[Start of Attachment]
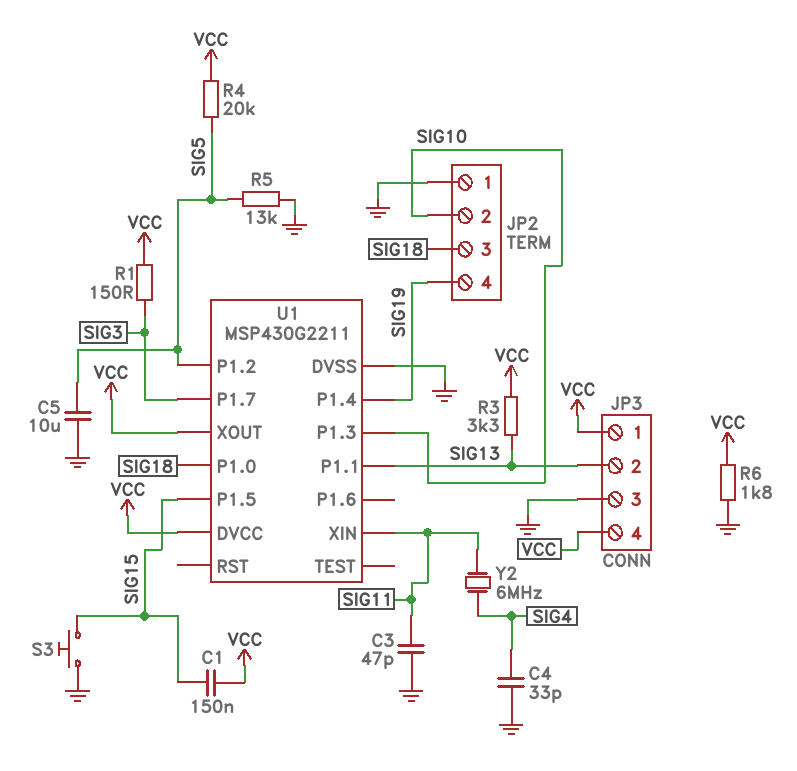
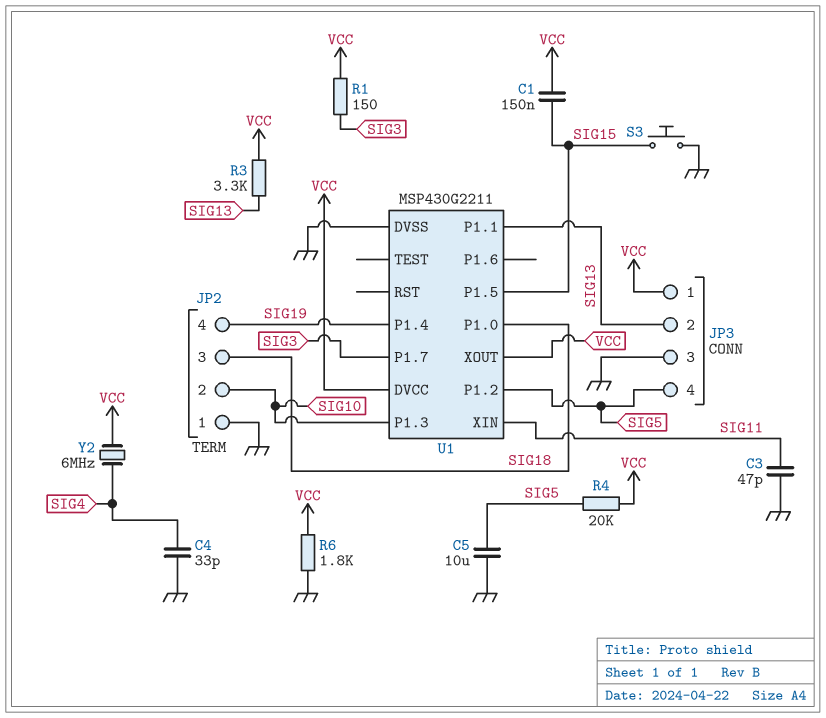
JP3 pin 4: VCC -> SIG5
R5: 13k (GND, SIG5) -> none
Y2: 6MHz (SIG4, SIG11) -> 6MHz (SIG4, VCC)

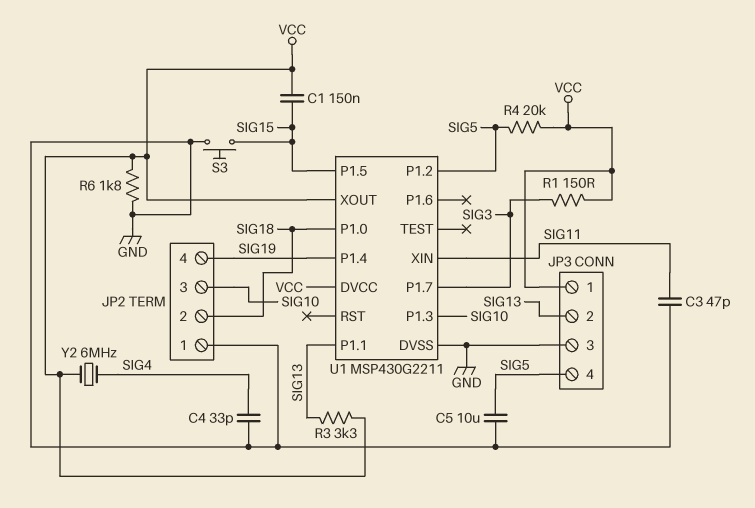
JP2 pin 2: SIG10 -> SIG18
JP2 pin 3: SIG18 -> SIG10

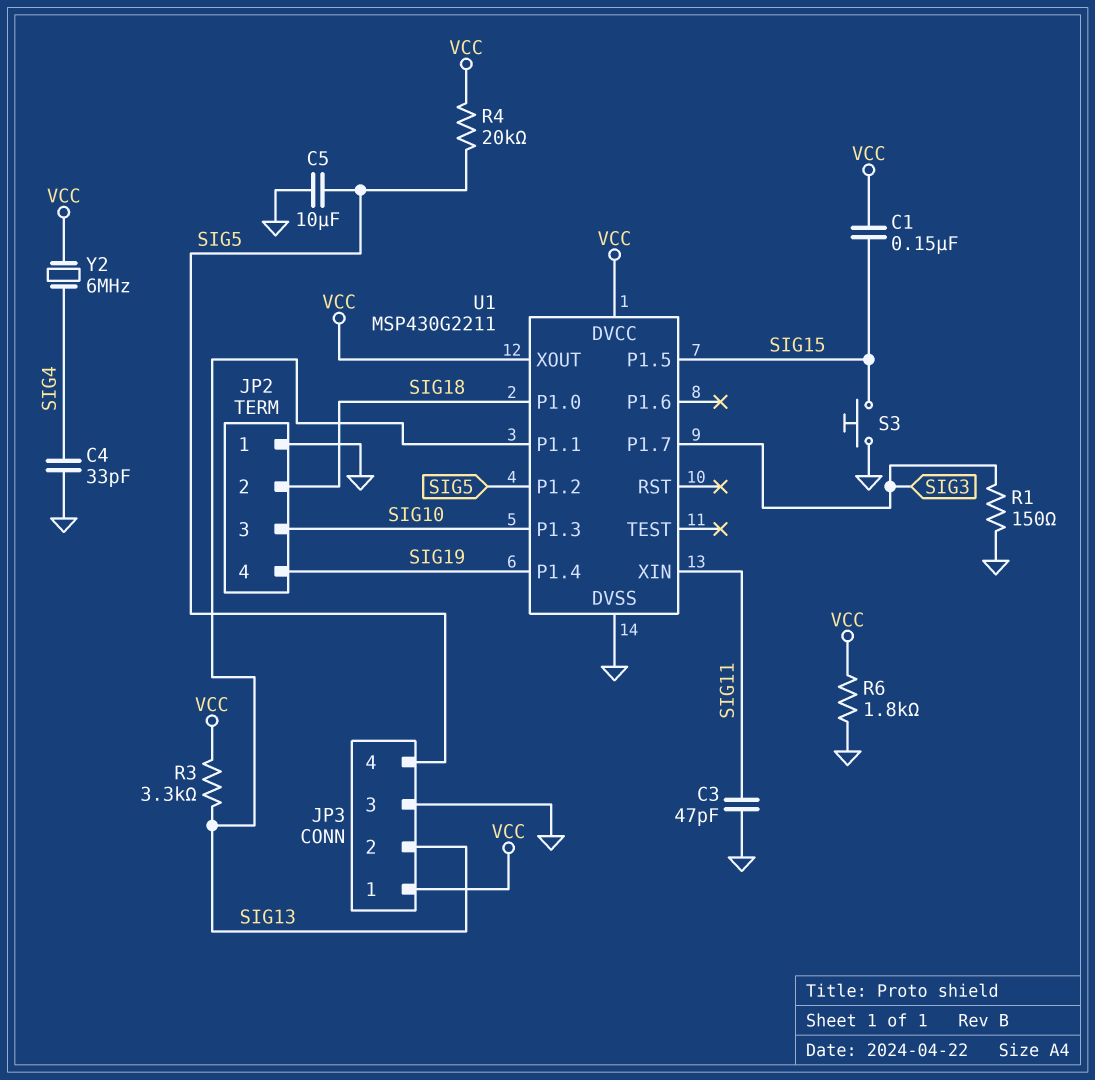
R1: 150 (SIG3, VCC) -> 150 (GND, SIG3)

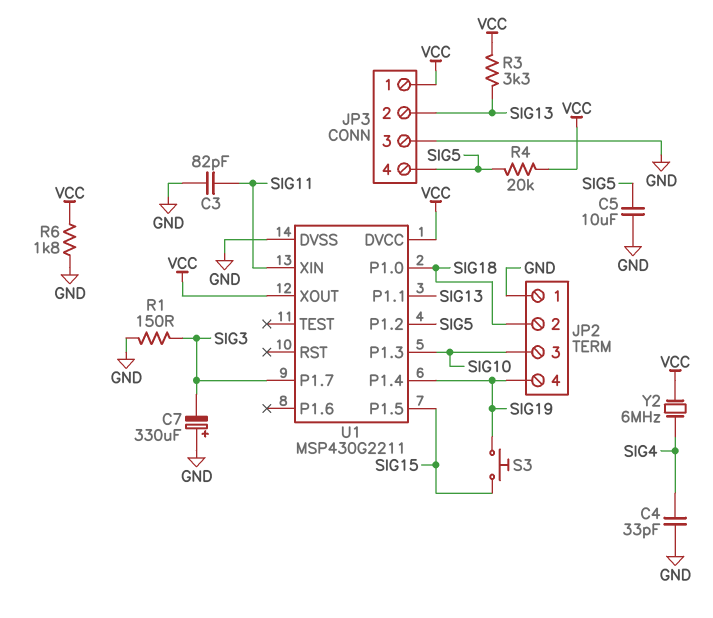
C1: 150nF (SIG15, VCC) -> none
C3: 47pF (GND, SIG11) -> 82pF (GND, SIG11)
C7: none -> 330uF (plus GND, minus SIG3)
S3: button (GND, SIG15) -> button (SIG15, SIG19)

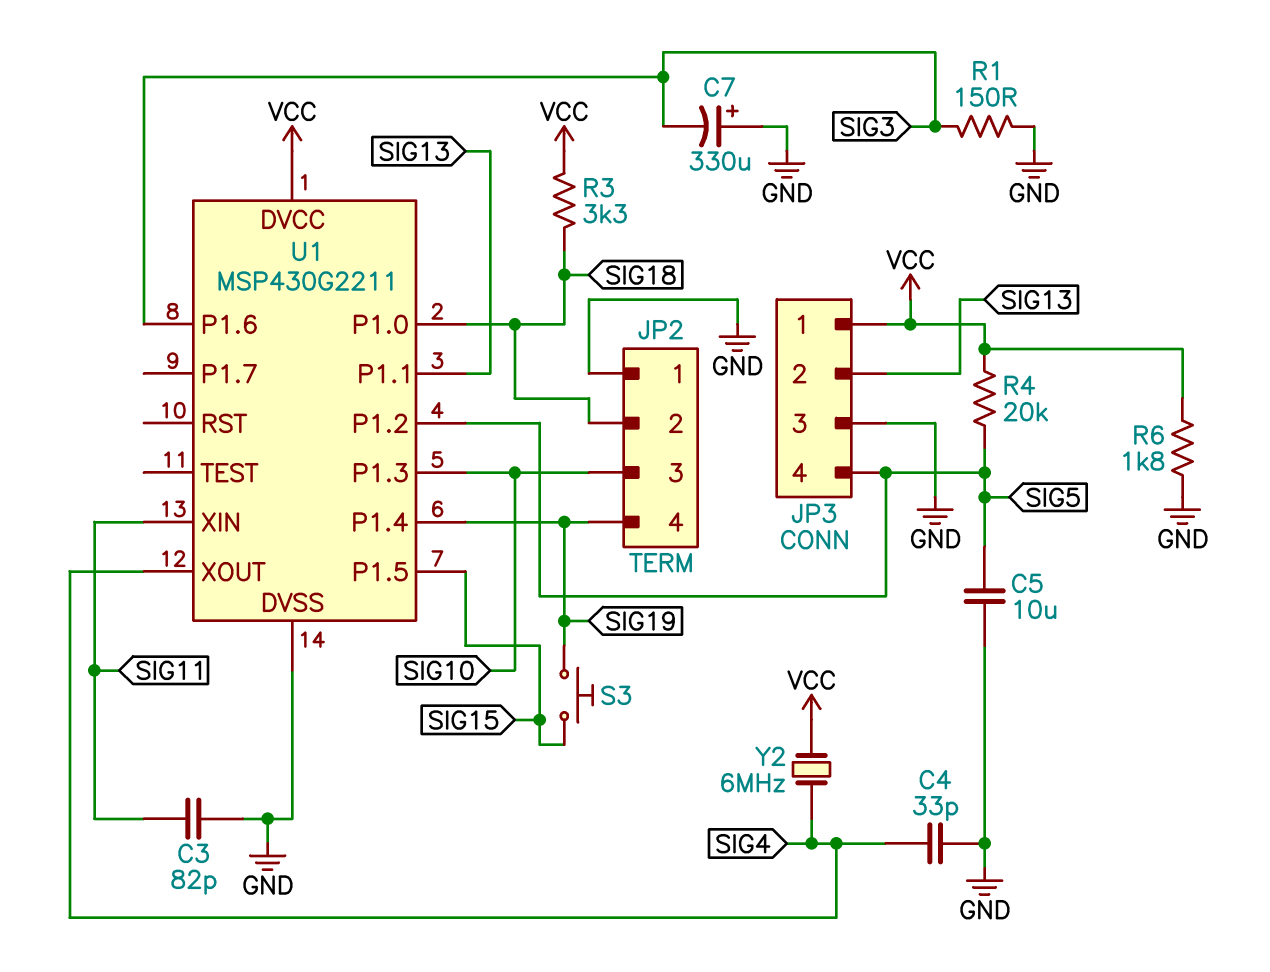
R3: 3.3k (SIG13, VCC) -> 3.3k (SIG18, VCC)
U1 pin P1.6: none -> SIG3
U1 pin P1.7: SIG3 -> none
U1 pin XOUT: VCC -> SIG4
[End of Attachment]
What you will do | The records above need to be copied exactly, with the pictures left out.

Written answer |
JP3 pin 4: VCC -> SIG5
R5: 13k (GND, SIG5) -> none
Y2: 6MHz (SIG4, SIG11) -> 6MHz (SIG4, VCC)

JP2 pin 2: SIG10 -> SIG18
JP2 pin 3: SIG18 -> SIG10

R1: 150 (SIG3, VCC) -> 150 (GND, SIG3)

C1: 150nF (SIG15, VCC) -> none
C3: 47pF (GND, SIG11) -> 82pF (GND, SIG11)
C7: none -> 330uF (plus GND, minus SIG3)
S3: button (GND, SIG15) -> button (SIG15, SIG19)

R3: 3.3k (SIG13, VCC) -> 3.3k (SIG18, VCC)
U1 pin P1.6: none -> SIG3
U1 pin P1.7: SIG3 -> none
U1 pin XOUT: VCC -> SIG4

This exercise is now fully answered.